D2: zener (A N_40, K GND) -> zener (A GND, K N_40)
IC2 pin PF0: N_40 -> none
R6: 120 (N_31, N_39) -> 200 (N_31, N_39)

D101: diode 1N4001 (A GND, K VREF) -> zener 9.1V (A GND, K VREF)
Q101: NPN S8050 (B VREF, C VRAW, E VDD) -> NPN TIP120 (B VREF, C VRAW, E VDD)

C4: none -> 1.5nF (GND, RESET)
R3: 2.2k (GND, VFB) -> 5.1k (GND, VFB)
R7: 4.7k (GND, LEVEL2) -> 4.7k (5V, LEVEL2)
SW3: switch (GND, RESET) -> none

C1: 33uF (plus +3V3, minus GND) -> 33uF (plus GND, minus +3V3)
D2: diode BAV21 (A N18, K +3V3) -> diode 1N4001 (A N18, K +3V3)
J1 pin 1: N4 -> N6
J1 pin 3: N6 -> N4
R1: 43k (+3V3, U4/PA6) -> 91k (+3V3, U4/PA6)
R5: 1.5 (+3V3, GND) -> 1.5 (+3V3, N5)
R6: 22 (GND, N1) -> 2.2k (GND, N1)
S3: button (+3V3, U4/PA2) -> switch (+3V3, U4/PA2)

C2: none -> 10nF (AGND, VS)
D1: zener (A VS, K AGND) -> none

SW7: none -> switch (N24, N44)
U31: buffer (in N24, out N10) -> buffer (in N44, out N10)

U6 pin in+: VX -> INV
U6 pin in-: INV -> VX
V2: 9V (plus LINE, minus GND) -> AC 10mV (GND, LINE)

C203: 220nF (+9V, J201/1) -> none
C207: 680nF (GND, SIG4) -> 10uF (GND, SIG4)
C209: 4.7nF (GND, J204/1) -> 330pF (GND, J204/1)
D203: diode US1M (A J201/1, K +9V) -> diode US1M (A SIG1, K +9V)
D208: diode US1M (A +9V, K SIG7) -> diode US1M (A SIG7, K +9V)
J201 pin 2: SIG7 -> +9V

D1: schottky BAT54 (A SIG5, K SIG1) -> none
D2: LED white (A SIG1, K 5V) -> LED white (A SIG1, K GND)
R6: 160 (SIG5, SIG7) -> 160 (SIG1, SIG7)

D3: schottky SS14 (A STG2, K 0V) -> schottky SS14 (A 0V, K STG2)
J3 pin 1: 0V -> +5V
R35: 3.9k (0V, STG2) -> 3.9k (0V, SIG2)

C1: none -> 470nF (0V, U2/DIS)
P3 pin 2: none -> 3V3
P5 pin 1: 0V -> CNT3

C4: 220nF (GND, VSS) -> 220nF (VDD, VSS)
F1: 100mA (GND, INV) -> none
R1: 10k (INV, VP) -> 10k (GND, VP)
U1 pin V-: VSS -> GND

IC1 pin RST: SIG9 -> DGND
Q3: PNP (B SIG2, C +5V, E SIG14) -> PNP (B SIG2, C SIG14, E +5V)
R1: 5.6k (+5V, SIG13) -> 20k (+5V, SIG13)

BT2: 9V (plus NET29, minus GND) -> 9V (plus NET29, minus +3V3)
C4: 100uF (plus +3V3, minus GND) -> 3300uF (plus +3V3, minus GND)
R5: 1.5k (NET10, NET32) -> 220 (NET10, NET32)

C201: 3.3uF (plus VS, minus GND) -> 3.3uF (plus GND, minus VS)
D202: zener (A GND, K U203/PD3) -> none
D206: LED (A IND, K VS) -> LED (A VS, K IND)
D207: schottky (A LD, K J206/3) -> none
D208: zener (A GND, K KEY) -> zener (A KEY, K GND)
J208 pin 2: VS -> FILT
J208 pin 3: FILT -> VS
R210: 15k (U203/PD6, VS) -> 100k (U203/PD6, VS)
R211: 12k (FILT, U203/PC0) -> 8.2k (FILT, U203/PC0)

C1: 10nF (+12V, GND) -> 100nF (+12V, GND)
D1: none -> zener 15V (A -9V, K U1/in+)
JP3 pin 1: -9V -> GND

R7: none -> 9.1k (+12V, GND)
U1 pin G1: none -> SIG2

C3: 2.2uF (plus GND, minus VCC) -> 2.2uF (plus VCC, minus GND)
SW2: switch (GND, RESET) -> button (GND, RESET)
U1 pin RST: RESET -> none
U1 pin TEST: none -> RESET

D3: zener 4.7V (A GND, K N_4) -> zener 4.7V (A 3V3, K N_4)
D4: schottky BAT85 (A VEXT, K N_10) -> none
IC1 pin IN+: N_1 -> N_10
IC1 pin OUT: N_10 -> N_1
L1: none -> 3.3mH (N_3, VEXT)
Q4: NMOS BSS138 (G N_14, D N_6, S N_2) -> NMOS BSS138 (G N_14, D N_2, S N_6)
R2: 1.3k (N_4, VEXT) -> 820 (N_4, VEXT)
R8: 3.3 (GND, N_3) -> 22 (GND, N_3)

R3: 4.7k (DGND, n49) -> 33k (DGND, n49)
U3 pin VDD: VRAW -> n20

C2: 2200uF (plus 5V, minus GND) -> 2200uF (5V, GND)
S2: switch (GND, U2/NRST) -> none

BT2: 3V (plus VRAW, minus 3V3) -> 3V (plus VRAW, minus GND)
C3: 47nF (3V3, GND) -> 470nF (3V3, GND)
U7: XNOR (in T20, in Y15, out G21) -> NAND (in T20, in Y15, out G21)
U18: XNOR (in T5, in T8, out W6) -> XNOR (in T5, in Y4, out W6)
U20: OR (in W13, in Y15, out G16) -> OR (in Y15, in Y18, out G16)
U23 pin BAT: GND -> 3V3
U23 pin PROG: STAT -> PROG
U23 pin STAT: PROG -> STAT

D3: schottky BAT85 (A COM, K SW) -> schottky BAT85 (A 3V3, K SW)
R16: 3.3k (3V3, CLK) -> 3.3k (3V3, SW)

--------

* **WHAT THE TASK ASKS**
Copy verbatim, from the listing above, each line from the one containing "C4: 220nF (GND, VSS) -> 220nF (VDD, VSS)" down to the one containing "C3: 47nF (3V3, GND) -> 470nF (3V3, GND)", inclusive.

* **ANSWER BOX**
C4: 220nF (GND, VSS) -> 220nF (VDD, VSS)
F1: 100mA (GND, INV) -> none
R1: 10k (INV, VP) -> 10k (GND, VP)
U1 pin V-: VSS -> GND

IC1 pin RST: SIG9 -> DGND
Q3: PNP (B SIG2, C +5V, E SIG14) -> PNP (B SIG2, C SIG14, E +5V)
R1: 5.6k (+5V, SIG13) -> 20k (+5V, SIG13)

BT2: 9V (plus NET29, minus GND) -> 9V (plus NET29, minus +3V3)
C4: 100uF (plus +3V3, minus GND) -> 3300uF (plus +3V3, minus GND)
R5: 1.5k (NET10, NET32) -> 220 (NET10, NET32)

C201: 3.3uF (plus VS, minus GND) -> 3.3uF (plus GND, minus VS)
D202: zener (A GND, K U203/PD3) -> none
D206: LED (A IND, K VS) -> LED (A VS, K IND)
D207: schottky (A LD, K J206/3) -> none
D208: zener (A GND, K KEY) -> zener (A KEY, K GND)
J208 pin 2: VS -> FILT
J208 pin 3: FILT -> VS
R210: 15k (U203/PD6, VS) -> 100k (U203/PD6, VS)
R211: 12k (FILT, U203/PC0) -> 8.2k (FILT, U203/PC0)

C1: 10nF (+12V, GND) -> 100nF (+12V, GND)
D1: none -> zener 15V (A -9V, K U1/in+)
JP3 pin 1: -9V -> GND

R7: none -> 9.1k (+12V, GND)
U1 pin G1: none -> SIG2

C3: 2.2uF (plus GND, minus VCC) -> 2.2uF (plus VCC, minus GND)
SW2: switch (GND, RESET) -> button (GND, RESET)
U1 pin RST: RESET -> none
U1 pin TEST: none -> RESET

D3: zener 4.7V (A GND, K N_4) -> zener 4.7V (A 3V3, K N_4)
D4: schottky BAT85 (A VEXT, K N_10) -> none
IC1 pin IN+: N_1 -> N_10
IC1 pin OUT: N_10 -> N_1
L1: none -> 3.3mH (N_3, VEXT)
Q4: NMOS BSS138 (G N_14, D N_6, S N_2) -> NMOS BSS138 (G N_14, D N_2, S N_6)
R2: 1.3k (N_4, VEXT) -> 820 (N_4, VEXT)
R8: 3.3 (GND, N_3) -> 22 (GND, N_3)

R3: 4.7k (DGND, n49) -> 33k (DGND, n49)
U3 pin VDD: VRAW -> n20

C2: 2200uF (plus 5V, minus GND) -> 2200uF (5V, GND)
S2: switch (GND, U2/NRST) -> none

BT2: 3V (plus VRAW, minus 3V3) -> 3V (plus VRAW, minus GND)
C3: 47nF (3V3, GND) -> 470nF (3V3, GND)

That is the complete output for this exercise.